Task instructions =>
From the listing below, set down exactly the lines between the one holding "pink donut: 3 -> 5" and the one holding "turquoise plane: 0 -> 4", inclusive. No other line is wanted.

-- The records follows --

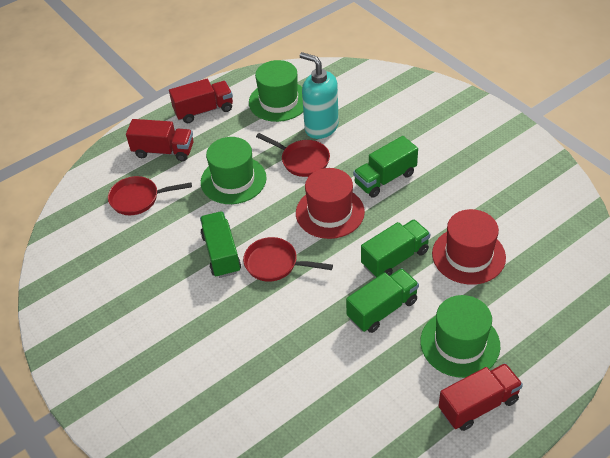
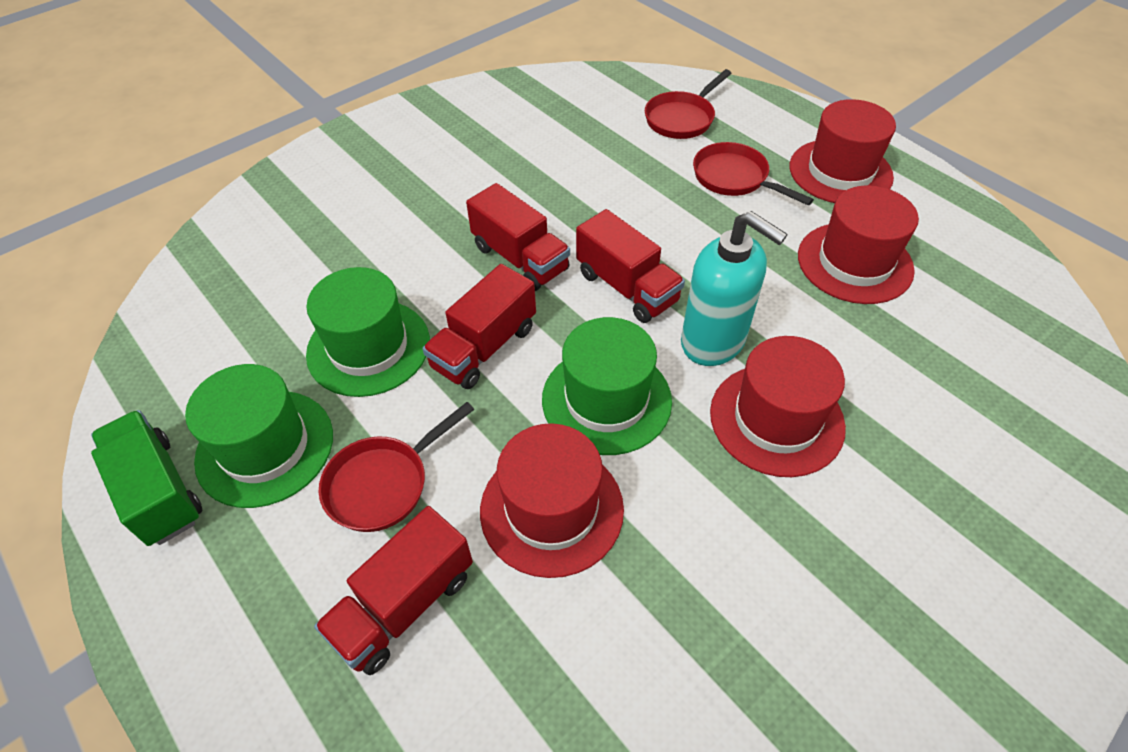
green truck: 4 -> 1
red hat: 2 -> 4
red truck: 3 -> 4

-- The records concluded --
-- The records follows --

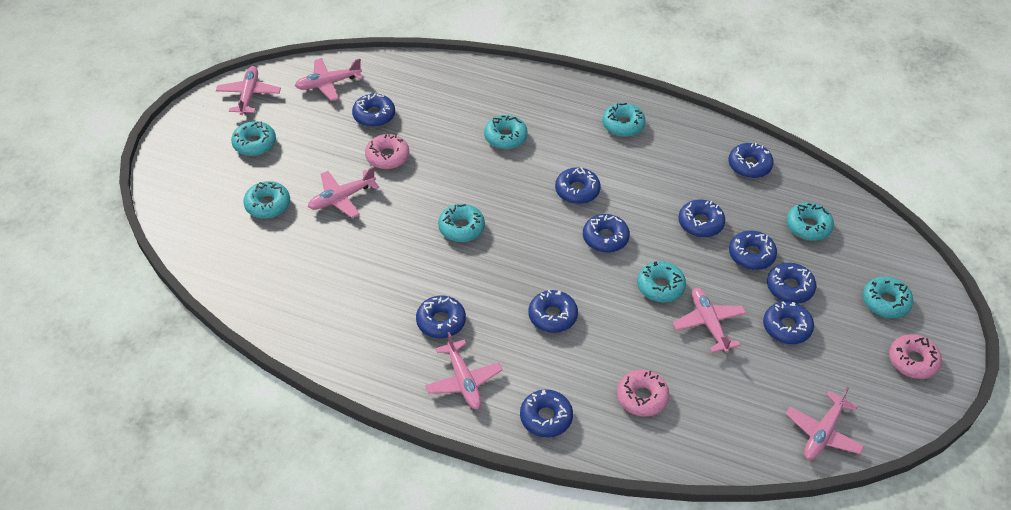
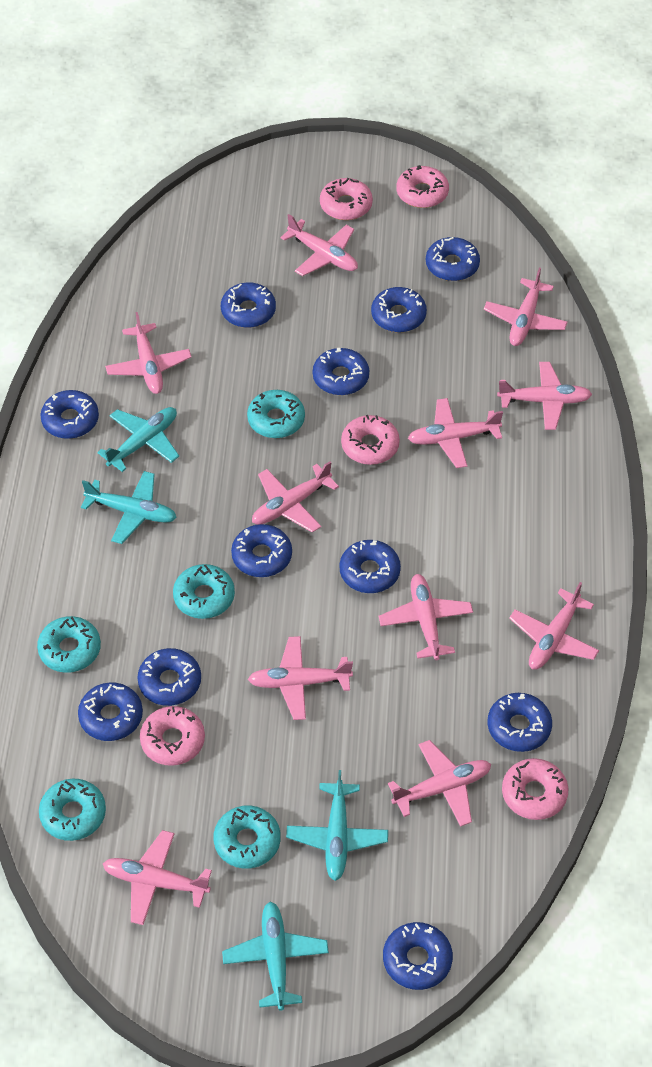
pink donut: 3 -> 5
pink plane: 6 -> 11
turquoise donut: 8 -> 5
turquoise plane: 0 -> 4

-- The records concluded --

Worked solution =>
pink donut: 3 -> 5
pink plane: 6 -> 11
turquoise donut: 8 -> 5
turquoise plane: 0 -> 4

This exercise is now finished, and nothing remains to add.